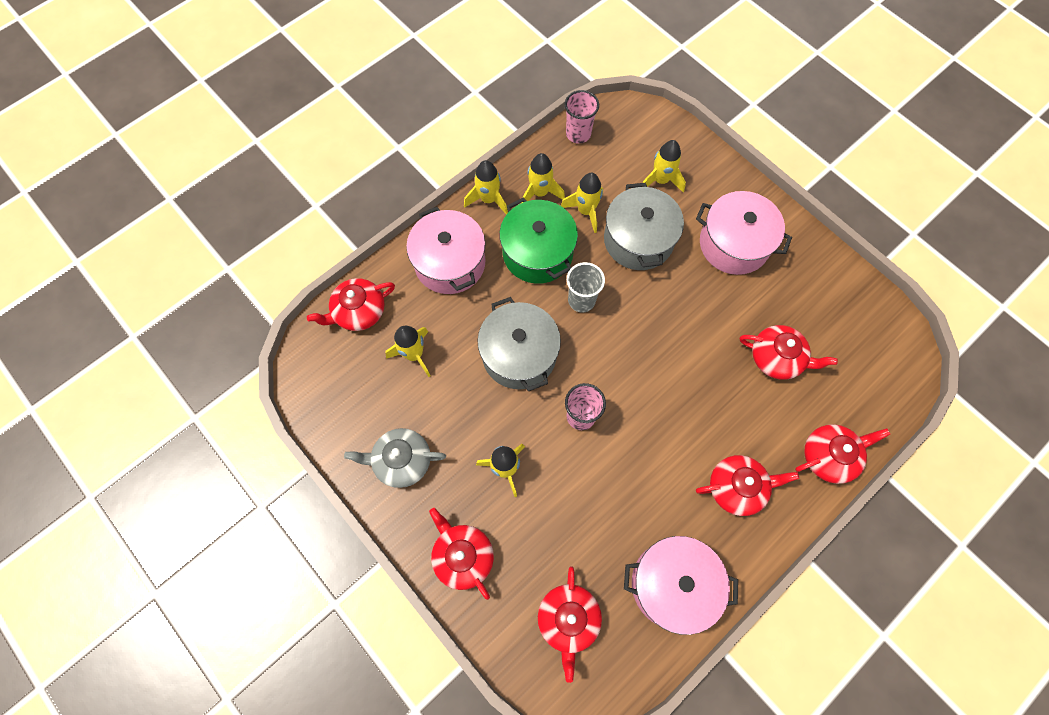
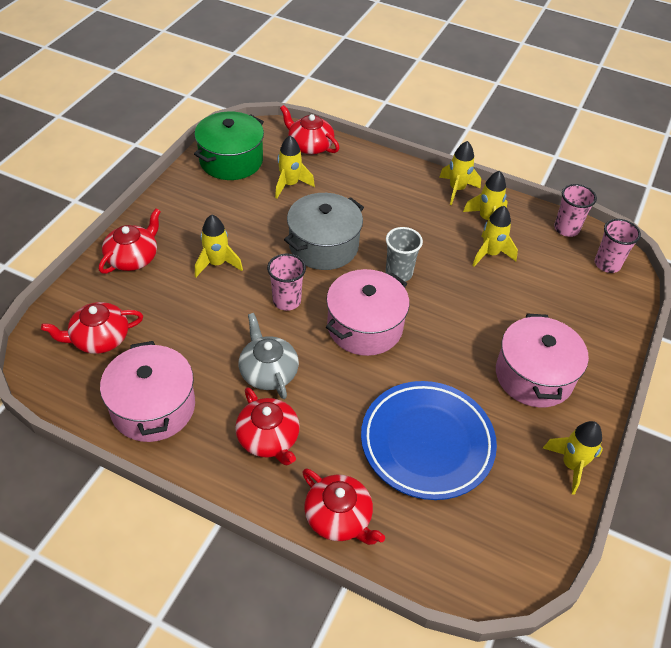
camera: 65 degrees right, 20 degrees down
grey teapot [344,428,446,488] -> grey teapot moved to [239,313,299,399]
pink pot [406,207,486,294] -> pink pot moved to [326,269,409,356]
green pot [499,197,578,284] -> green pot moved to [194,111,264,180]
grey pot [604,183,684,270] -> none
yellow rocket [642,140,686,193] -> yellow rocket moved to [543,421,603,495]
red teapot [740,325,838,380] -> blue plate [361,381,497,500]
none -> pink cup [595,219,641,273]

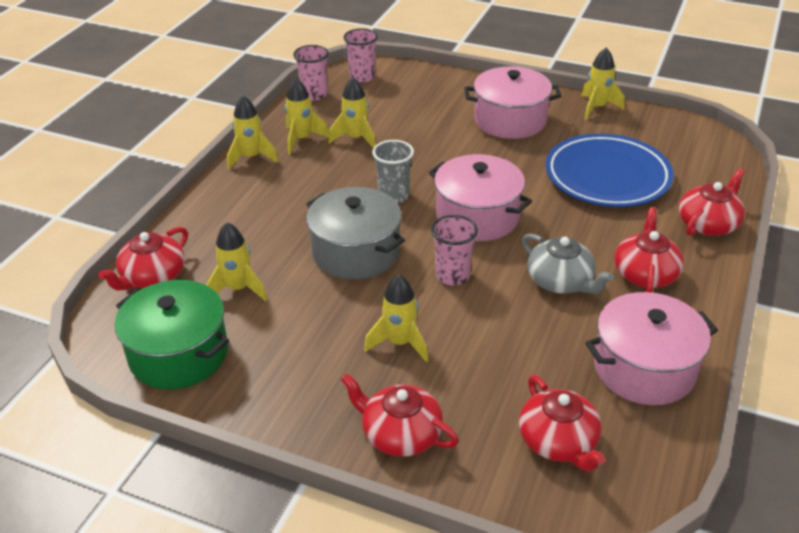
camera: 90 degrees left, 10 degrees down
red teapot [235,387,300,465] -> red teapot turned 45 degrees counterclockwise [615,207,684,293]
grey teapot [239,313,299,399] -> grey teapot turned 105 degrees counterclockwise [522,233,613,294]

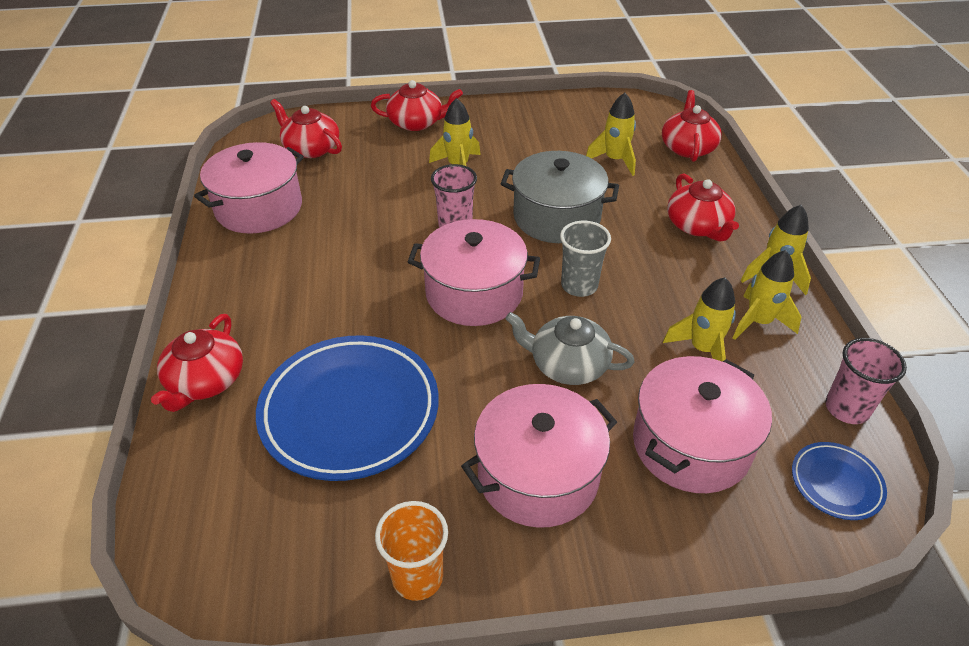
camera: 150 degrees right, 5 degrees up
green pot [115,280,229,390] -> none
pink cup [343,28,378,83] -> blue plate [792,442,887,520]
grey teapot [522,233,613,294] -> grey teapot moved to [505,312,635,385]
yellow rocket [581,48,625,120] -> orange cup [375,501,448,601]
red teapot [615,207,684,293] -> red teapot moved to [667,174,739,242]
none -> pink pot [633,356,772,493]

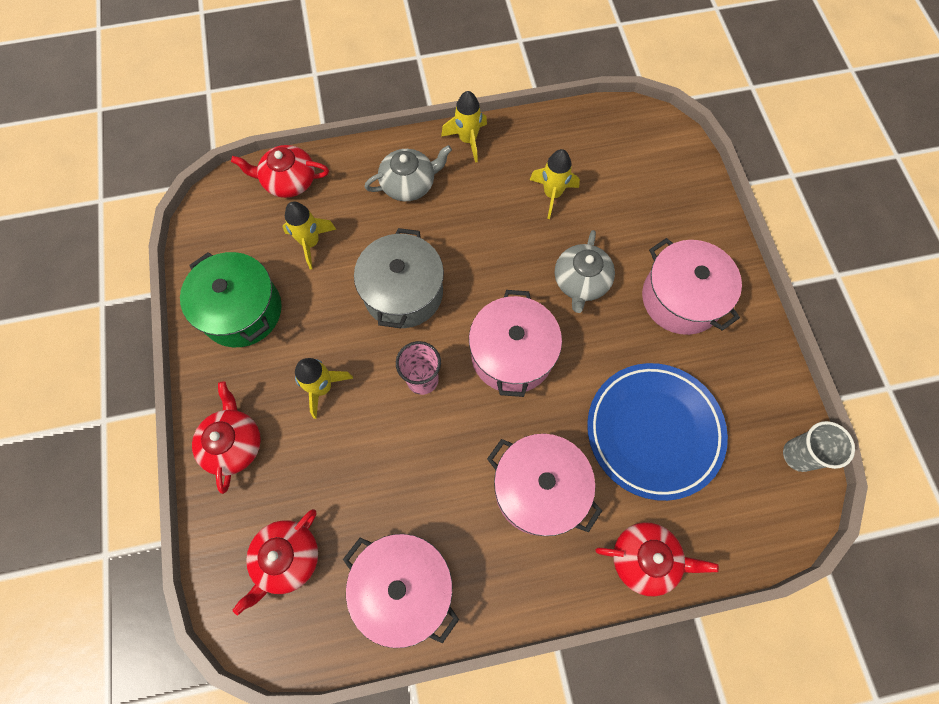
camera: 95 degrees left, 25 degrees up
orange cup [375,501,448,601] -> none
grey cup [560,221,611,297] -> grey cup moved to [783,421,855,472]
pink pot [633,356,772,493] -> pink pot moved to [487,434,602,536]
red teapot [667,174,739,242] -> grey teapot [364,145,452,201]
yellow rocket [733,250,802,340] -> none
blue plate [792,442,887,520] -> none
pink cup [825,338,907,424] -> none
none -> green pot [180,252,282,347]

Task to carry out -
Without including the pictures, copy all of the data exactly.

Task response -
camera: 65 degrees right, 20 degrees down
grey teapot [344,428,446,488] -> grey teapot moved to [239,313,299,399]
pink pot [406,207,486,294] -> pink pot moved to [326,269,409,356]
green pot [499,197,578,284] -> green pot moved to [194,111,264,180]
grey pot [604,183,684,270] -> none
yellow rocket [642,140,686,193] -> yellow rocket moved to [543,421,603,495]
red teapot [740,325,838,380] -> blue plate [361,381,497,500]
none -> pink cup [595,219,641,273]

camera: 90 degrees left, 10 degrees down
red teapot [235,387,300,465] -> red teapot turned 45 degrees counterclockwise [615,207,684,293]
grey teapot [239,313,299,399] -> grey teapot turned 105 degrees counterclockwise [522,233,613,294]

camera: 150 degrees right, 5 degrees up
green pot [115,280,229,390] -> none
pink cup [343,28,378,83] -> blue plate [792,442,887,520]
grey teapot [522,233,613,294] -> grey teapot moved to [505,312,635,385]
yellow rocket [581,48,625,120] -> orange cup [375,501,448,601]
red teapot [615,207,684,293] -> red teapot moved to [667,174,739,242]
none -> pink pot [633,356,772,493]

camera: 95 degrees left, 25 degrees up
orange cup [375,501,448,601] -> none
grey cup [560,221,611,297] -> grey cup moved to [783,421,855,472]
pink pot [633,356,772,493] -> pink pot moved to [487,434,602,536]
red teapot [667,174,739,242] -> grey teapot [364,145,452,201]
yellow rocket [733,250,802,340] -> none
blue plate [792,442,887,520] -> none
pink cup [825,338,907,424] -> none
none -> green pot [180,252,282,347]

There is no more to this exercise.